### Provided data
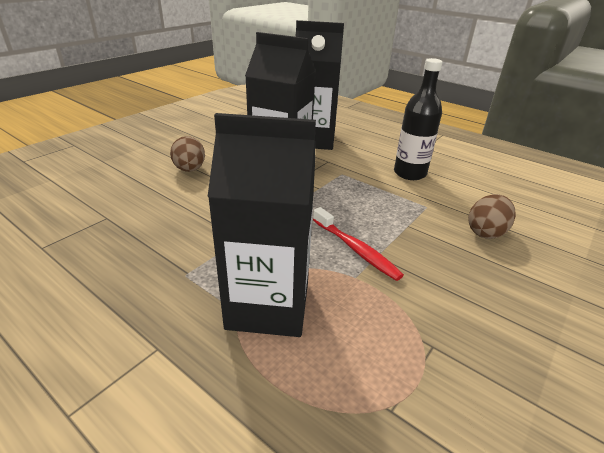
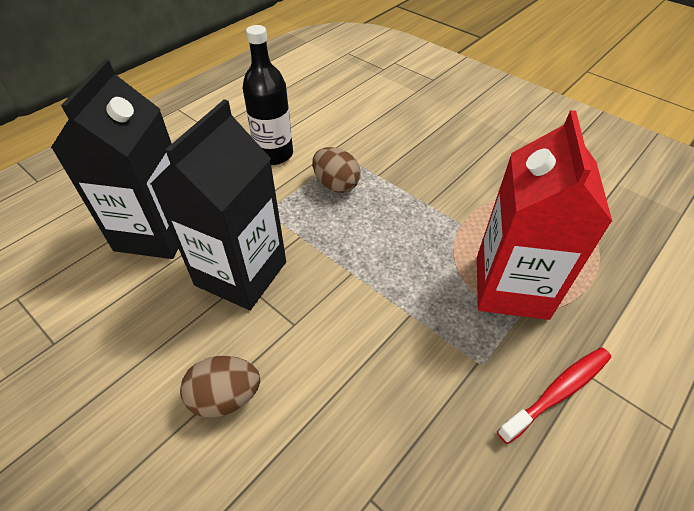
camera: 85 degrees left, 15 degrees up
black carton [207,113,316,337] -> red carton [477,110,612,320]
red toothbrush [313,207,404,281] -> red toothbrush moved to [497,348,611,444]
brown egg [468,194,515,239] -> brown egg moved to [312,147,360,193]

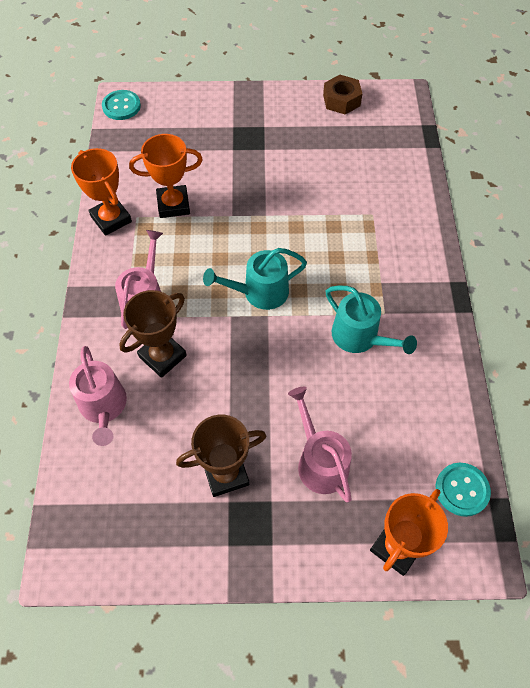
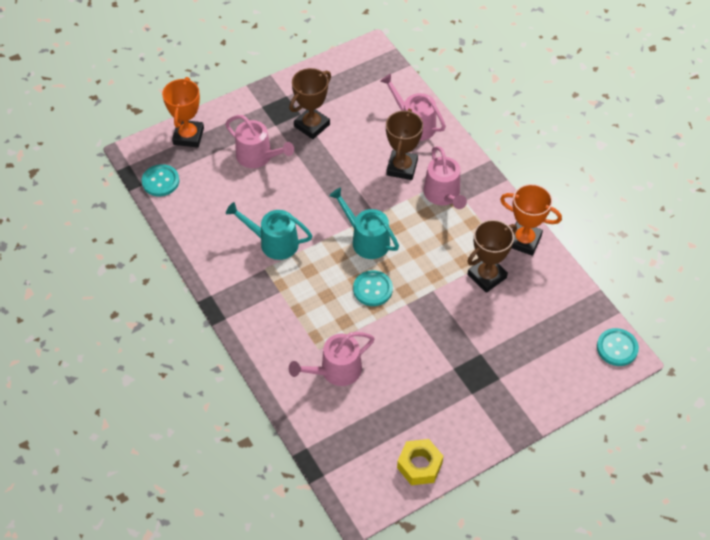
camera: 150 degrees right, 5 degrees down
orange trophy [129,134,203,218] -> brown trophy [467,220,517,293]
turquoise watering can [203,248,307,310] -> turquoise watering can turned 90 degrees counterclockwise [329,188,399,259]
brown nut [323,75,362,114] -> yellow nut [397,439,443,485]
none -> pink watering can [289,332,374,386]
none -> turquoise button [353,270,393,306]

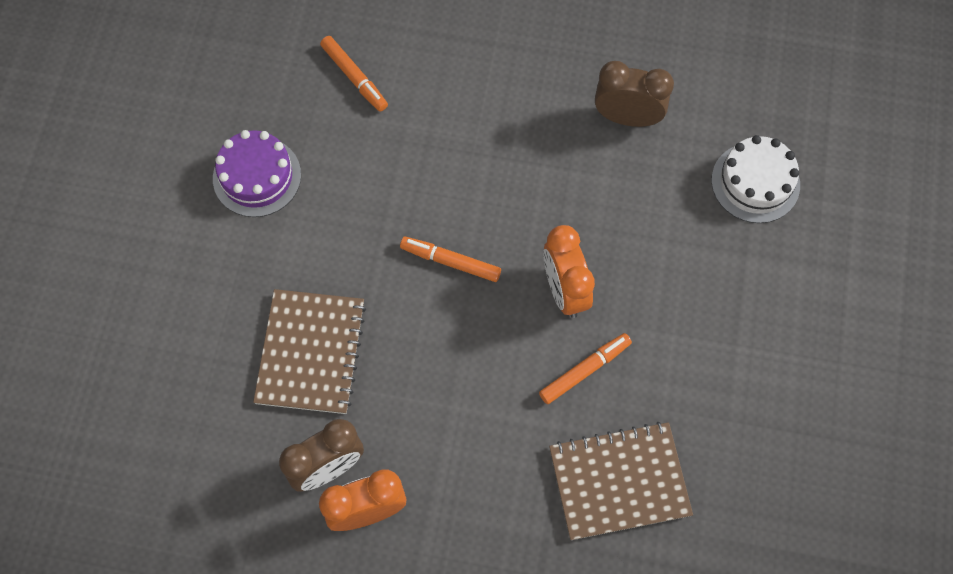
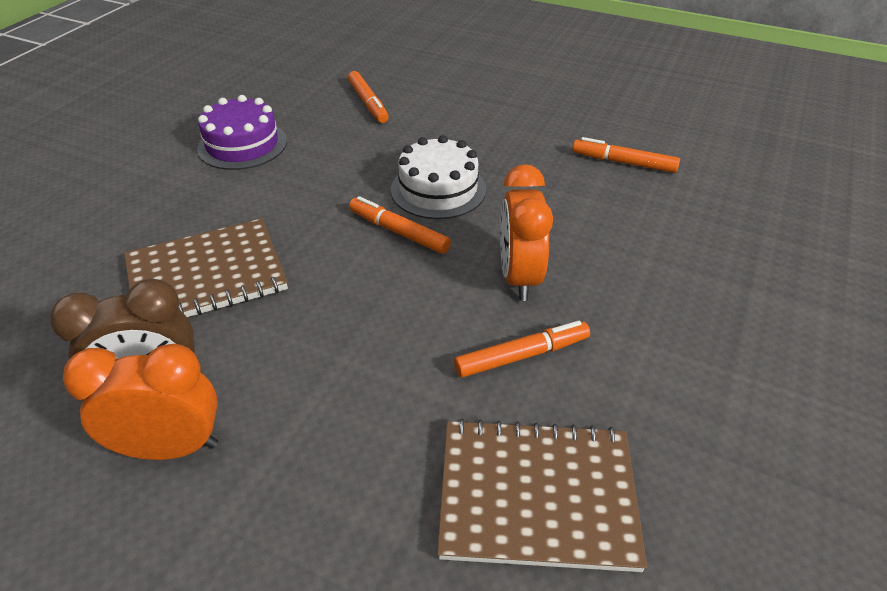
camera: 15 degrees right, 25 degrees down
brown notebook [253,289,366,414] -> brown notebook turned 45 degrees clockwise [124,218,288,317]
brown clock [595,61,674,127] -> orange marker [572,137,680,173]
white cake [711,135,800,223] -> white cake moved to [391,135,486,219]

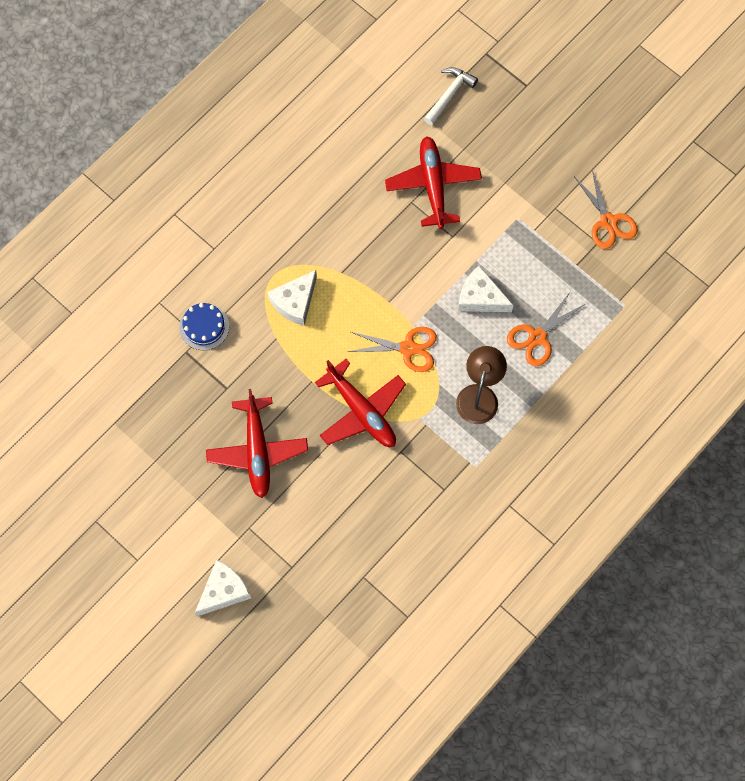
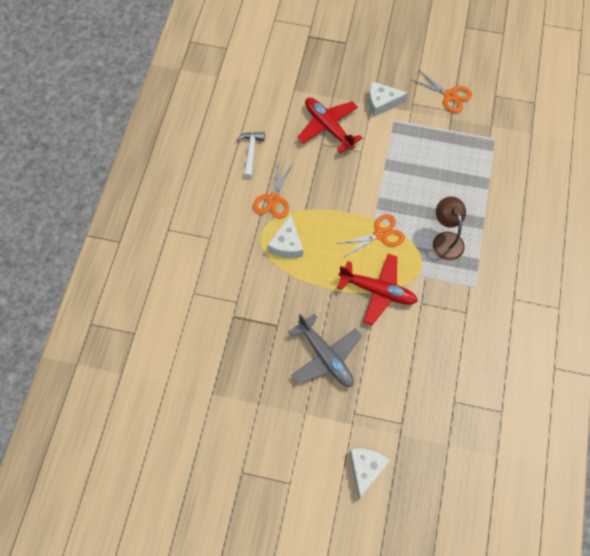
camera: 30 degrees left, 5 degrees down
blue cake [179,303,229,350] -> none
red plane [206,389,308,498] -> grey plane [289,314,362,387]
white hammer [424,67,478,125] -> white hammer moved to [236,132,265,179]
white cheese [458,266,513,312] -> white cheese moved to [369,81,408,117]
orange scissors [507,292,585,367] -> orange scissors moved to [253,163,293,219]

### Problem statement
In your copy of the data above, leave out the pictures and repeat everything else exactly.

### The completed task
camera: 85 degrees left, 15 degrees up
black carton [207,113,316,337] -> red carton [477,110,612,320]
red toothbrush [313,207,404,281] -> red toothbrush moved to [497,348,611,444]
brown egg [468,194,515,239] -> brown egg moved to [312,147,360,193]

camera: 150 degrees right, 5 degrees down
orange trophy [129,134,203,218] -> brown trophy [467,220,517,293]
turquoise watering can [203,248,307,310] -> turquoise watering can turned 90 degrees counterclockwise [329,188,399,259]
brown nut [323,75,362,114] -> yellow nut [397,439,443,485]
none -> pink watering can [289,332,374,386]
none -> turquoise button [353,270,393,306]

camera: 15 degrees right, 25 degrees down
brown notebook [253,289,366,414] -> brown notebook turned 45 degrees clockwise [124,218,288,317]
brown clock [595,61,674,127] -> orange marker [572,137,680,173]
white cake [711,135,800,223] -> white cake moved to [391,135,486,219]

camera: 30 degrees left, 5 degrees down
blue cake [179,303,229,350] -> none
red plane [206,389,308,498] -> grey plane [289,314,362,387]
white hammer [424,67,478,125] -> white hammer moved to [236,132,265,179]
white cheese [458,266,513,312] -> white cheese moved to [369,81,408,117]
orange scissors [507,292,585,367] -> orange scissors moved to [253,163,293,219]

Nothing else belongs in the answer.